== Data excerpts ==
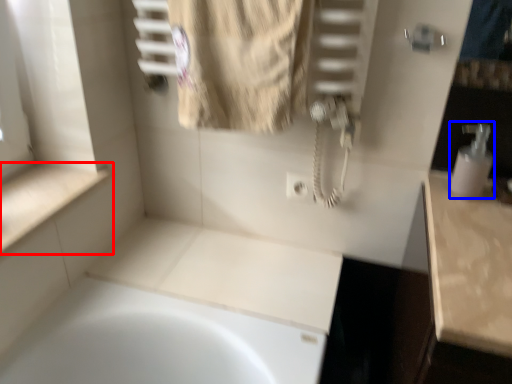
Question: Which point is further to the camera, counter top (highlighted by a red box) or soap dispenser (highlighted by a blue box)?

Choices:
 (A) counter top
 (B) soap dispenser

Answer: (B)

== Work to do ==
Count the lines of the material that contain the string "dispenser", matching case exactly. Give only the number.

== Output of the exercise ==
2